The data section start

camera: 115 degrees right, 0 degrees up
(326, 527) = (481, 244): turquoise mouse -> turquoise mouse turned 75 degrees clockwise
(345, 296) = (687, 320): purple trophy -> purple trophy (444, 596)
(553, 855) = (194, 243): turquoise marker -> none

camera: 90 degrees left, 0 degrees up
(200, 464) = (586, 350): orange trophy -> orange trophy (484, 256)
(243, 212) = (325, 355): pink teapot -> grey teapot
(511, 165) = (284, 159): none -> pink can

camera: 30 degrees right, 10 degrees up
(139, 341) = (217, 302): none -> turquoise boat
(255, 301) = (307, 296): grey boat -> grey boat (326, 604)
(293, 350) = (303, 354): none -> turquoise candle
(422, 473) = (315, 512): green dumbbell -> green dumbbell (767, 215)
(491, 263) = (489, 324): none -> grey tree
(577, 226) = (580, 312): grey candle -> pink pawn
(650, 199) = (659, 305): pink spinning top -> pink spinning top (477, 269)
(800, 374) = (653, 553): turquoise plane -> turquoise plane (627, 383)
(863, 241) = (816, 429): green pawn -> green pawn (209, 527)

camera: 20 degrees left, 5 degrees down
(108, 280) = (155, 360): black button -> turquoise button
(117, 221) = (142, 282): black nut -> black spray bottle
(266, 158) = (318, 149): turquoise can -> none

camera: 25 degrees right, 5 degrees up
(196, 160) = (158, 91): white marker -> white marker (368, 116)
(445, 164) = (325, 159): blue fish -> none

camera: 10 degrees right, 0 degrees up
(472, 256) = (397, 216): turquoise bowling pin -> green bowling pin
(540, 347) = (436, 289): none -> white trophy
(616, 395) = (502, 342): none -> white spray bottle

The data section end

Task objective - A verbatim transcription is needed of the lines above, starting at the line with "(255, 301) = (307, 296): grey" and ending at the line with "(108, 280) = (155, 360): black", both included, and of nothing else.

Answer for the task -
(255, 301) = (307, 296): grey boat -> grey boat (326, 604)
(293, 350) = (303, 354): none -> turquoise candle
(422, 473) = (315, 512): green dumbbell -> green dumbbell (767, 215)
(491, 263) = (489, 324): none -> grey tree
(577, 226) = (580, 312): grey candle -> pink pawn
(650, 199) = (659, 305): pink spinning top -> pink spinning top (477, 269)
(800, 374) = (653, 553): turquoise plane -> turquoise plane (627, 383)
(863, 241) = (816, 429): green pawn -> green pawn (209, 527)

camera: 20 degrees left, 5 degrees down
(108, 280) = (155, 360): black button -> turquoise button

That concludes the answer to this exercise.